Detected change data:
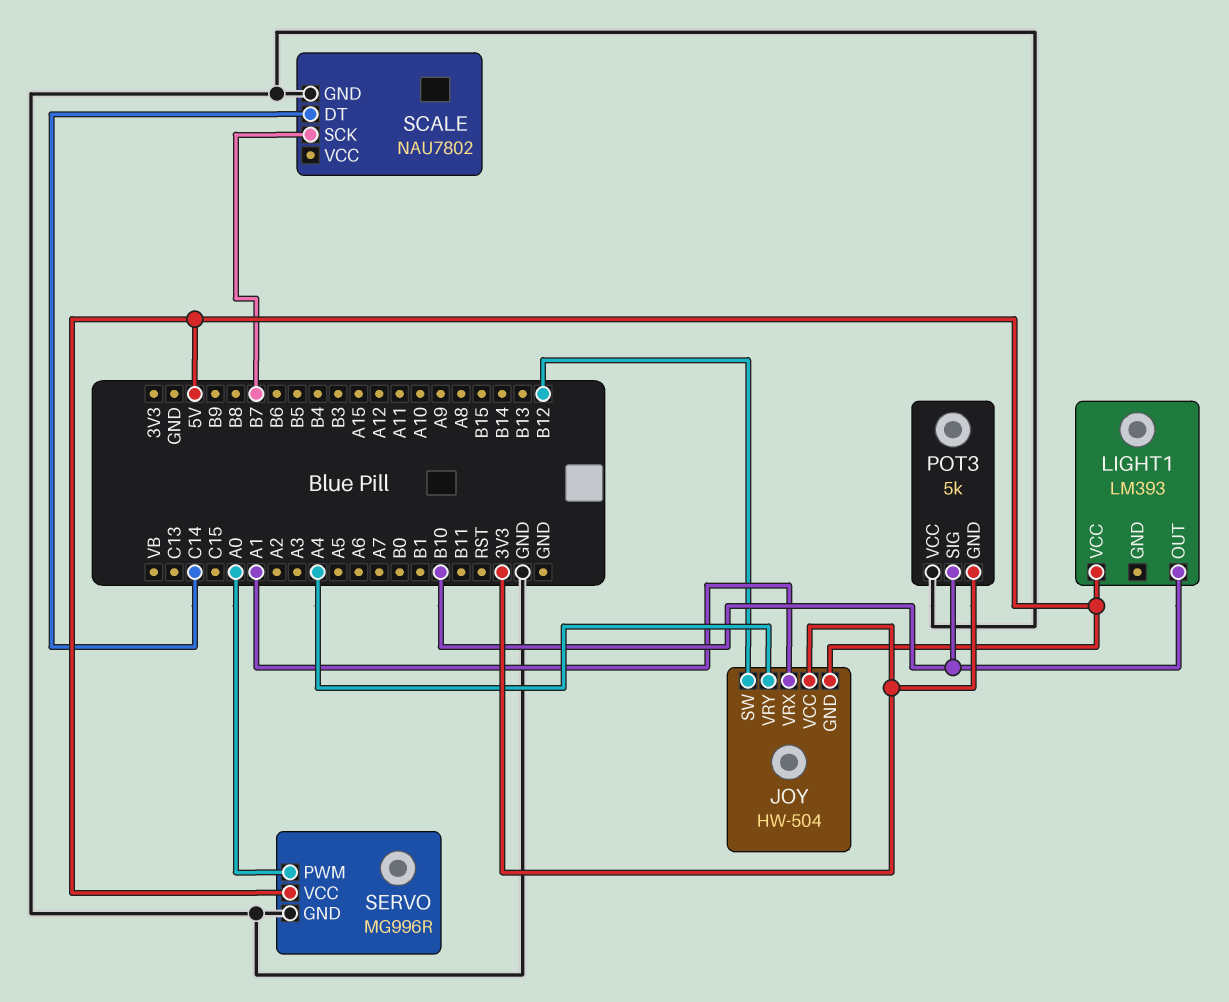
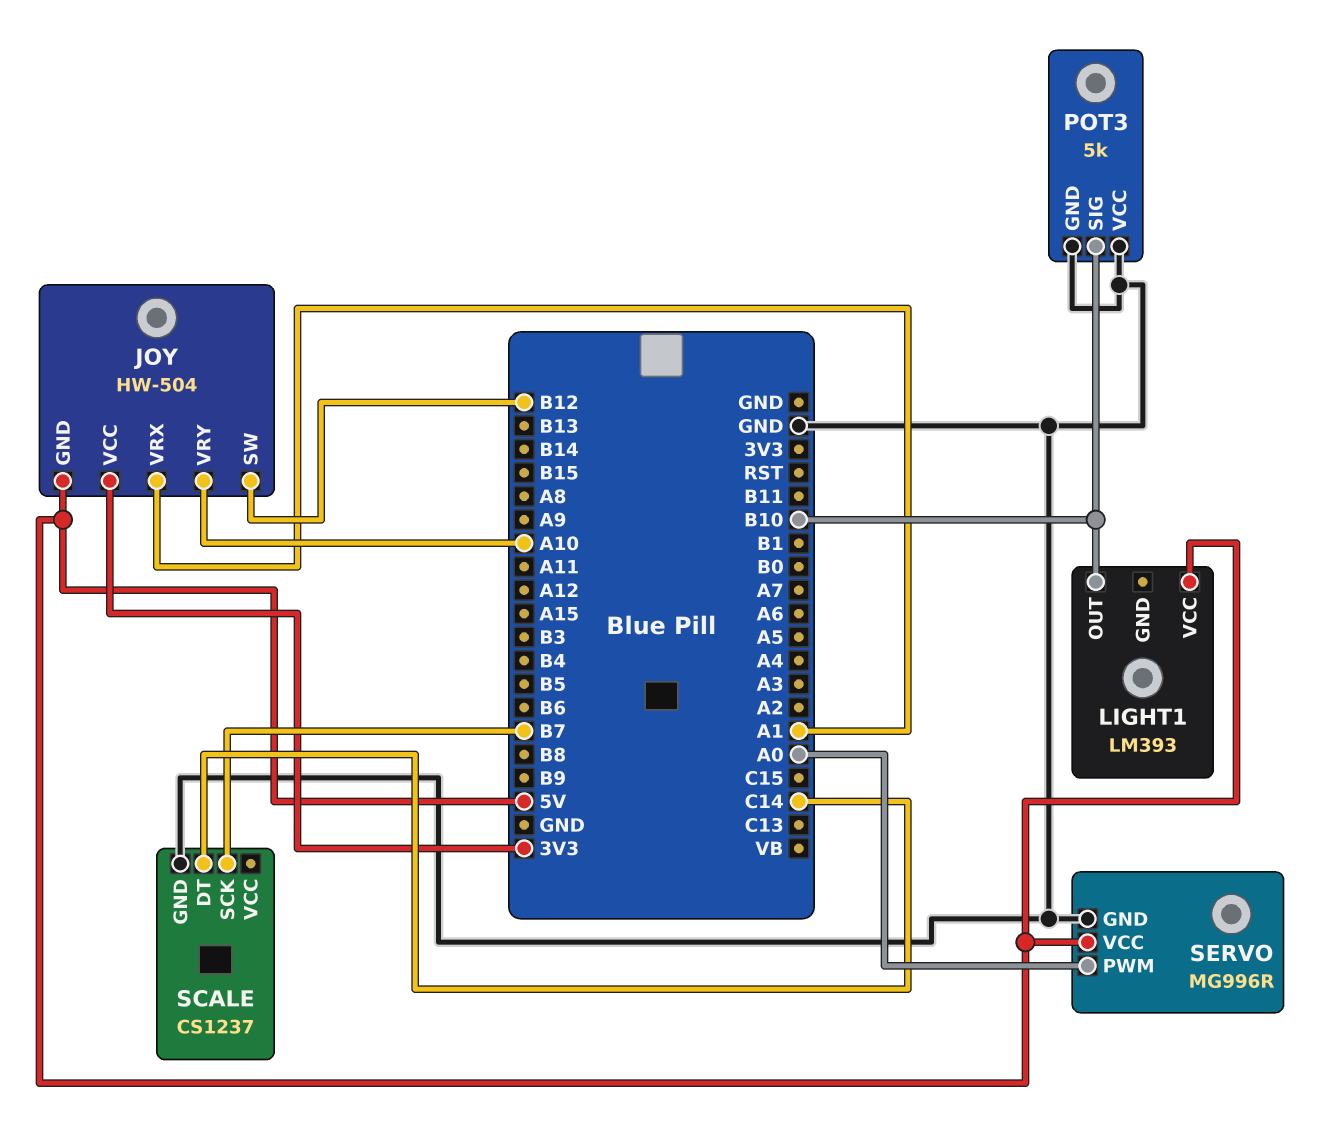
JOY pin VRY: A4 -> A10
POT3 pin GND: 3V3 -> GND
SCALE: NAU7802 -> CS1237

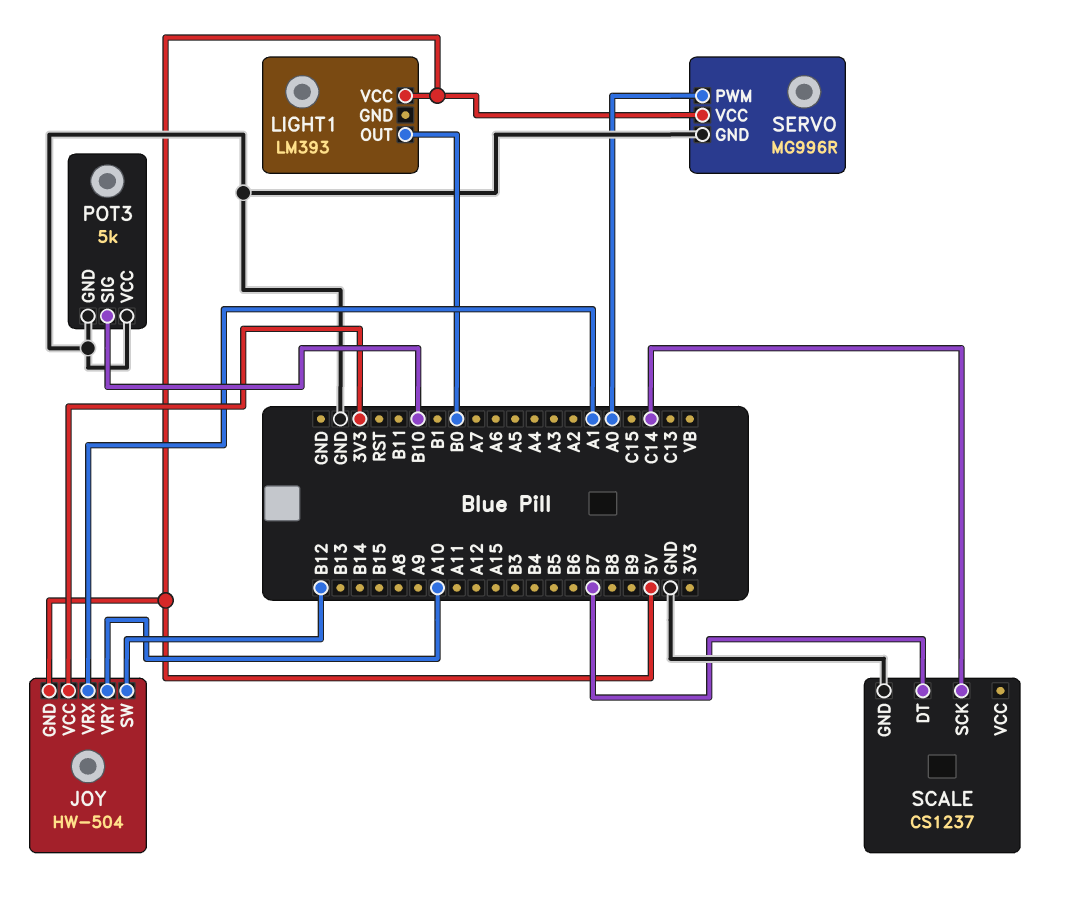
LIGHT1 pin OUT: B10 -> B0
SCALE pin DT: C14 -> B7
SCALE pin SCK: B7 -> C14

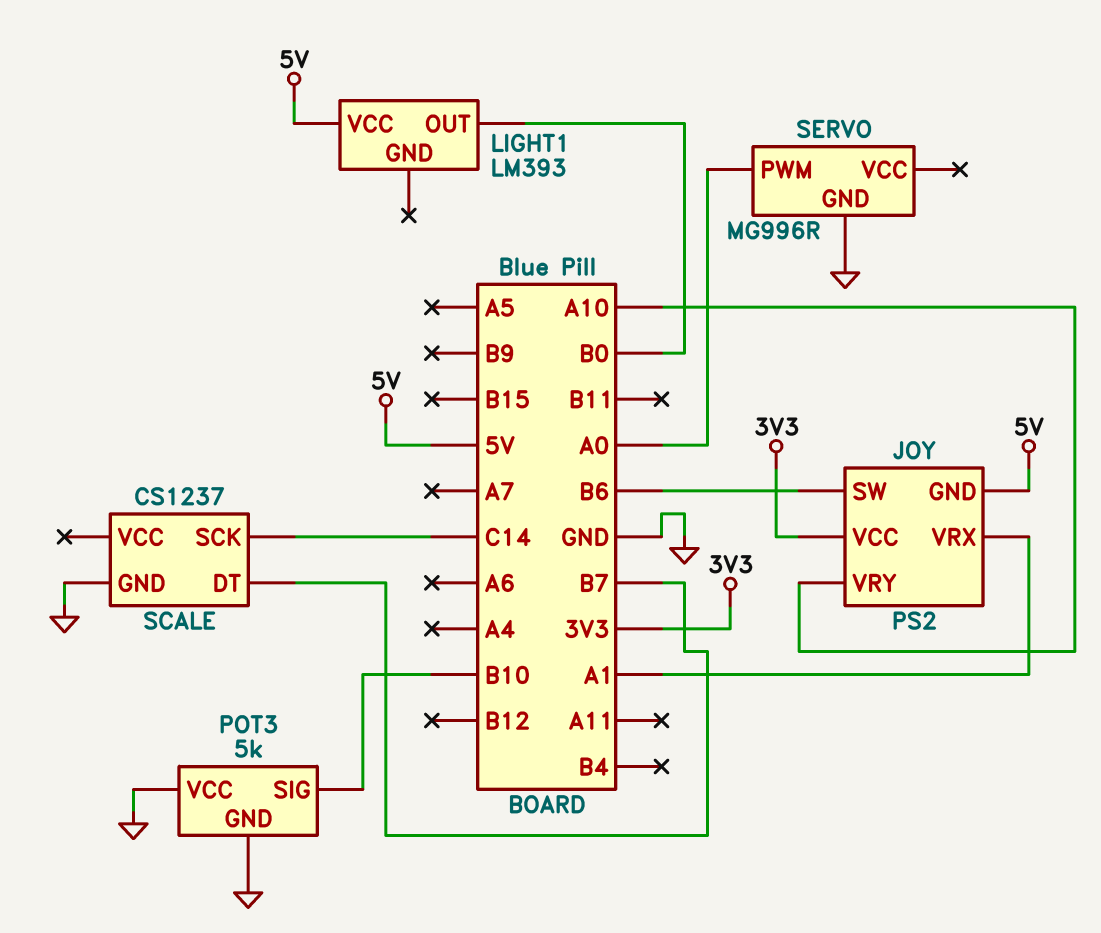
JOY: HW-504 -> PS2
JOY pin SW: B12 -> B6
SERVO pin VCC: 5V -> none

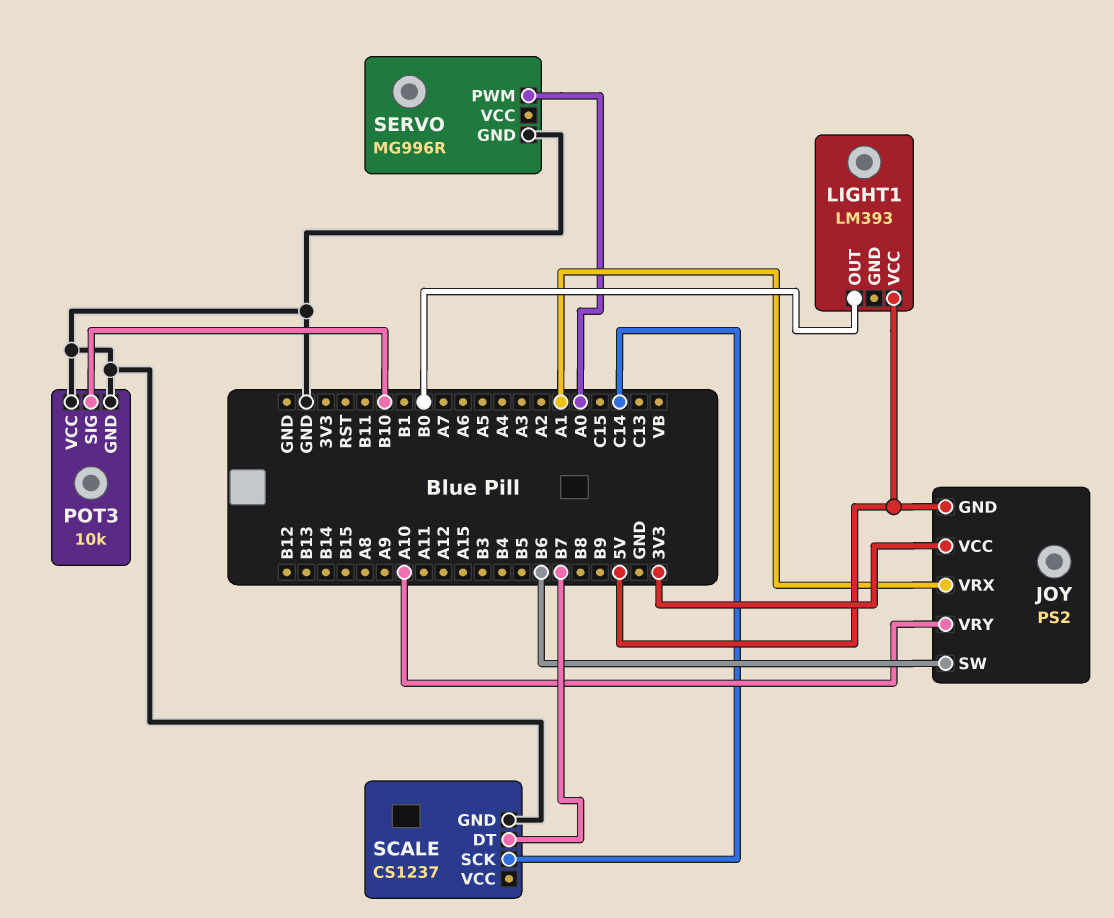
POT3: 5k -> 10k

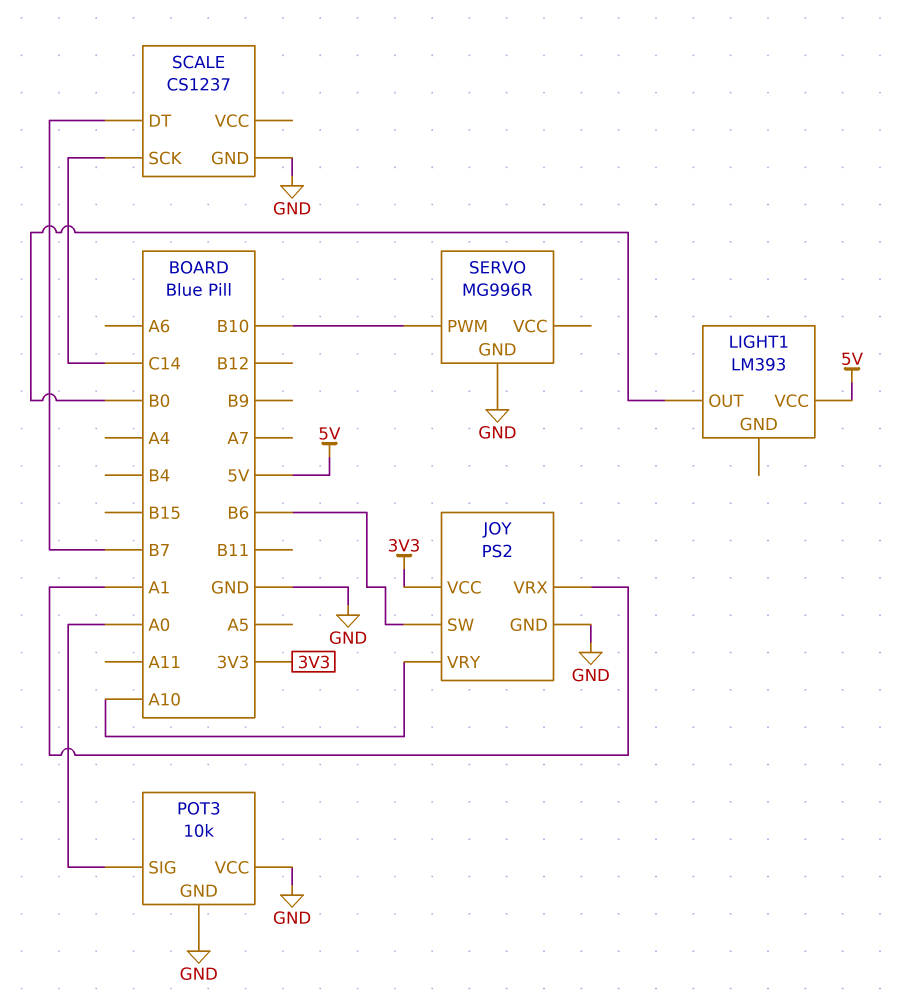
JOY pin GND: 5V -> GND
POT3 pin SIG: B10 -> A0
SERVO pin PWM: A0 -> B10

### ACTION ITEM
Output the entries above exactly as given, but strip out the pictures.

### RESULT OF THIS TASK
JOY pin VRY: A4 -> A10
POT3 pin GND: 3V3 -> GND
SCALE: NAU7802 -> CS1237

LIGHT1 pin OUT: B10 -> B0
SCALE pin DT: C14 -> B7
SCALE pin SCK: B7 -> C14

JOY: HW-504 -> PS2
JOY pin SW: B12 -> B6
SERVO pin VCC: 5V -> none

POT3: 5k -> 10k

JOY pin GND: 5V -> GND
POT3 pin SIG: B10 -> A0
SERVO pin PWM: A0 -> B10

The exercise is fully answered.